Prompt:
Since only part of the material below is wanted, output exactly the lines from the one with "(425, 349) = (749, 534): grey" up to and including the one with "(877, 202) = (690, 120): green".

Source data:
□ □ □ □
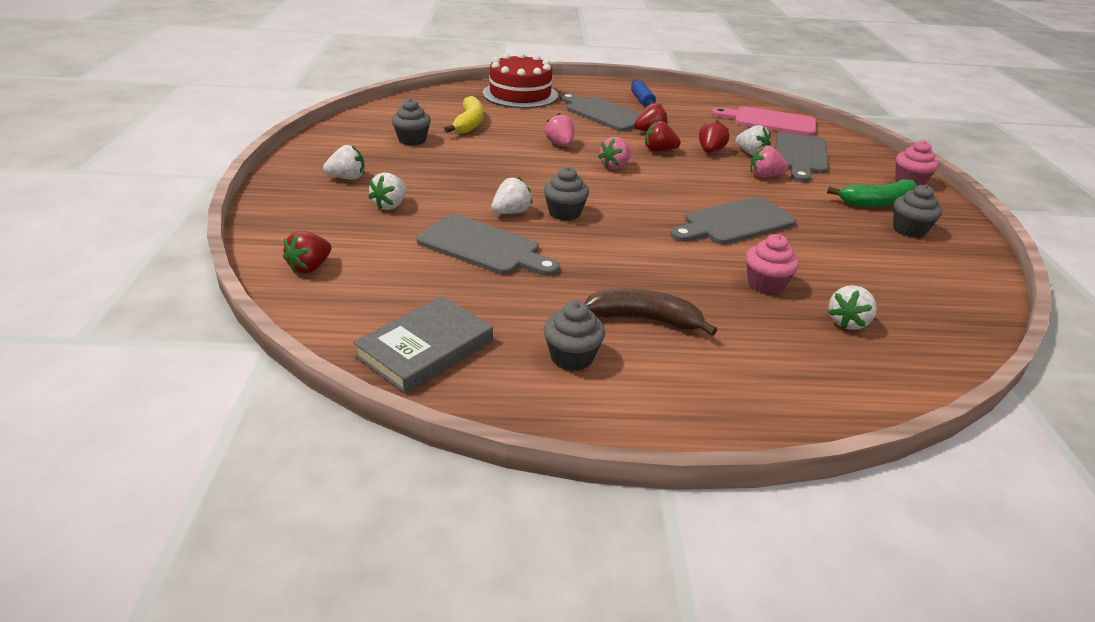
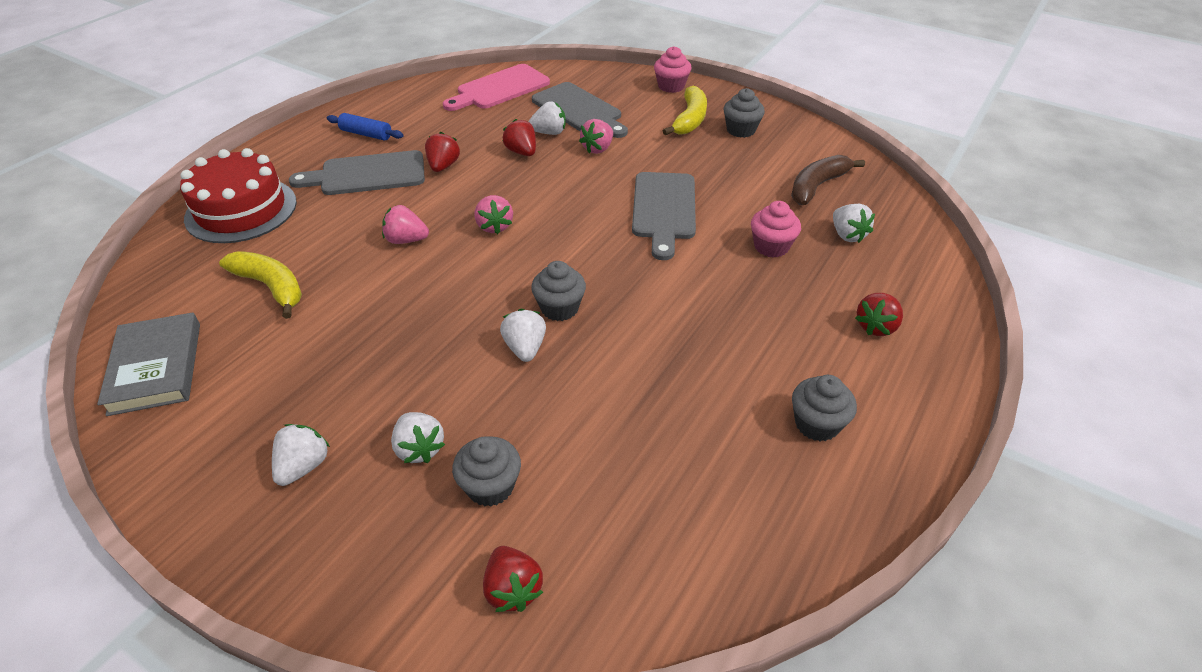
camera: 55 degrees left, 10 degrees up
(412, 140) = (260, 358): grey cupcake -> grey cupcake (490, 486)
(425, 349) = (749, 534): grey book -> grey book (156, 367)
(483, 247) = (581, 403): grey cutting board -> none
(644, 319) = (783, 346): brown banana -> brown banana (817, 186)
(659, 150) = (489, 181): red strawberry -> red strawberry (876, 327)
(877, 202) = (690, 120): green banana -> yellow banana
□ □ □ □
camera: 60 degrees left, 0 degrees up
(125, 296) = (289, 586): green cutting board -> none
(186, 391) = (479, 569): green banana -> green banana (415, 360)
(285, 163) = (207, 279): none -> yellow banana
□ □ □ □
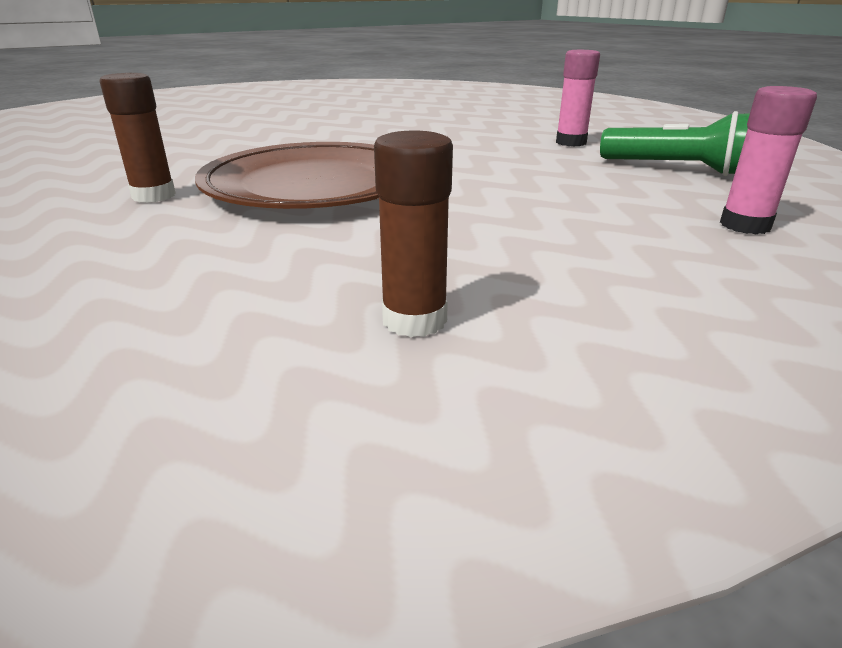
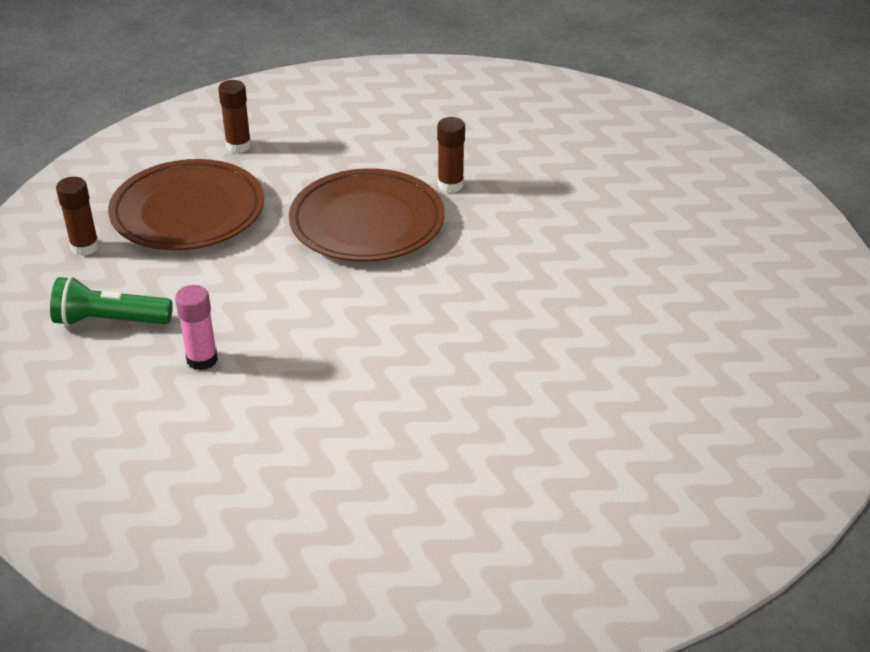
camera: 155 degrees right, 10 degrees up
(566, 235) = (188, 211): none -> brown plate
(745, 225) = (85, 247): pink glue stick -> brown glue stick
□ □ □ □
Result:
(425, 349) = (749, 534): grey book -> grey book (156, 367)
(483, 247) = (581, 403): grey cutting board -> none
(644, 319) = (783, 346): brown banana -> brown banana (817, 186)
(659, 150) = (489, 181): red strawberry -> red strawberry (876, 327)
(877, 202) = (690, 120): green banana -> yellow banana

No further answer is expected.